(Extracted data entries)

'''

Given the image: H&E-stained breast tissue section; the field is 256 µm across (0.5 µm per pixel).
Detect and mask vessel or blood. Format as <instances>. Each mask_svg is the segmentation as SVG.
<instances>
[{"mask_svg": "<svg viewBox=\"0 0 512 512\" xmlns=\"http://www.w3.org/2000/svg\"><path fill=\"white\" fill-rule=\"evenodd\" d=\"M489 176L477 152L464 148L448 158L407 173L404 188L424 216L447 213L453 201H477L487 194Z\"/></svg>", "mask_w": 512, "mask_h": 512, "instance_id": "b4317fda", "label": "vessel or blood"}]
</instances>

'''

• Task
Every record above needs to be repeated word for word.

• Correct result
Given the image: H&E-stained breast tissue section; the field is 256 µm across (0.5 µm per pixel).
Detect and mask vessel or blood. Format as <instances>. Each mask_svg is the segmentation as SVG.
<instances>
[{"mask_svg": "<svg viewBox=\"0 0 512 512\" xmlns=\"http://www.w3.org/2000/svg\"><path fill=\"white\" fill-rule=\"evenodd\" d=\"M489 176L477 152L464 148L448 158L407 173L404 188L424 216L447 213L453 201H477L487 194Z\"/></svg>", "mask_w": 512, "mask_h": 512, "instance_id": "b4317fda", "label": "vessel or blood"}]
</instances>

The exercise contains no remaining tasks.